*Directions for this task:* Return the full listing word for word, but drop every picture from it.

*Given material:*
------

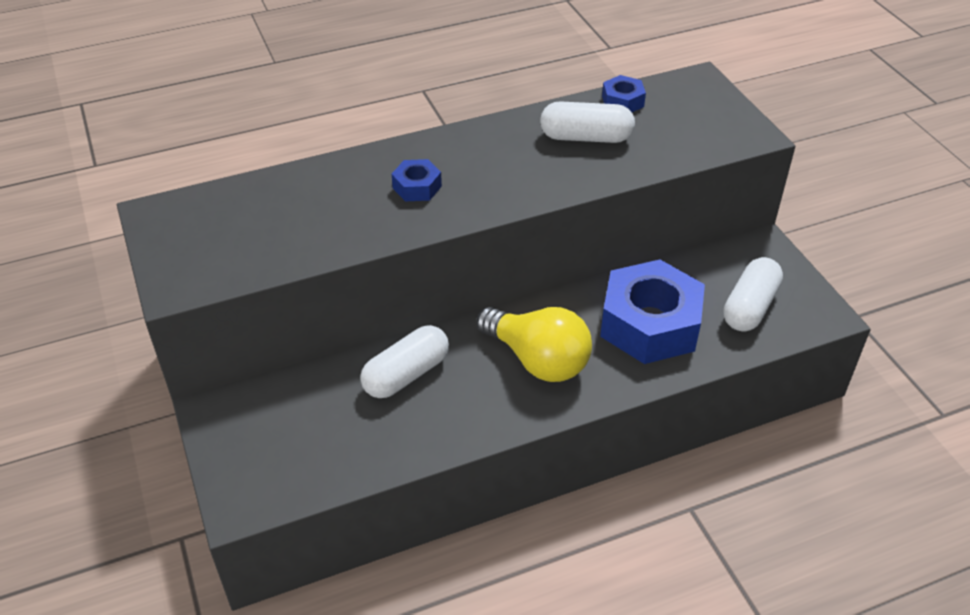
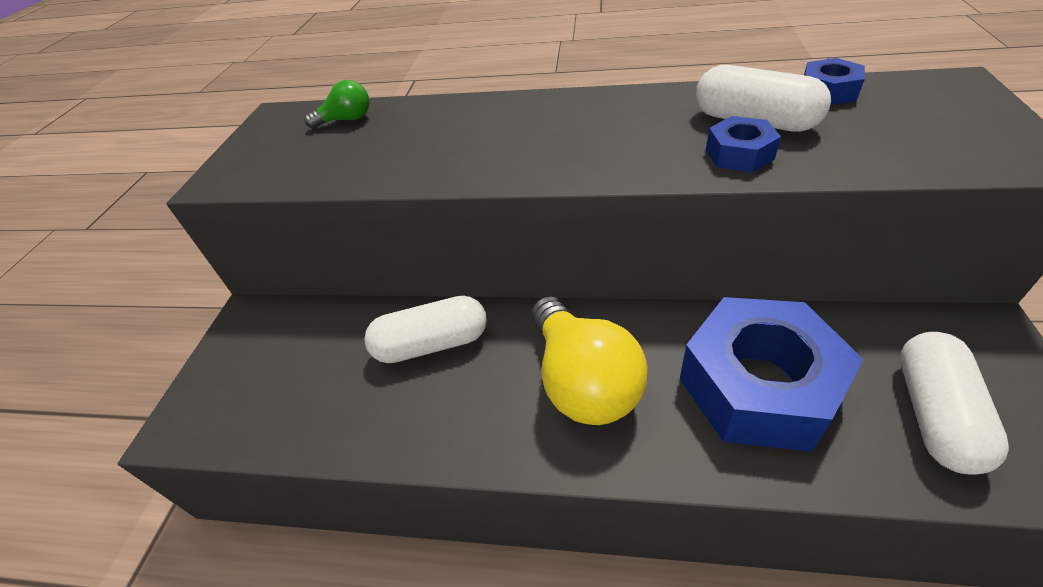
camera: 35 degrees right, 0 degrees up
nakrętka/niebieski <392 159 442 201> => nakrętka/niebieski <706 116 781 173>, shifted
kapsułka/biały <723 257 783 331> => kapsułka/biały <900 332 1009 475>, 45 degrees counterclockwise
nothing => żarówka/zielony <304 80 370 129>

------

*Response to the task:*
camera: 35 degrees right, 0 degrees up
nakrętka/niebieski <392 159 442 201> => nakrętka/niebieski <706 116 781 173>, shifted
kapsułka/biały <723 257 783 331> => kapsułka/biały <900 332 1009 475>, 45 degrees counterclockwise
nothing => żarówka/zielony <304 80 370 129>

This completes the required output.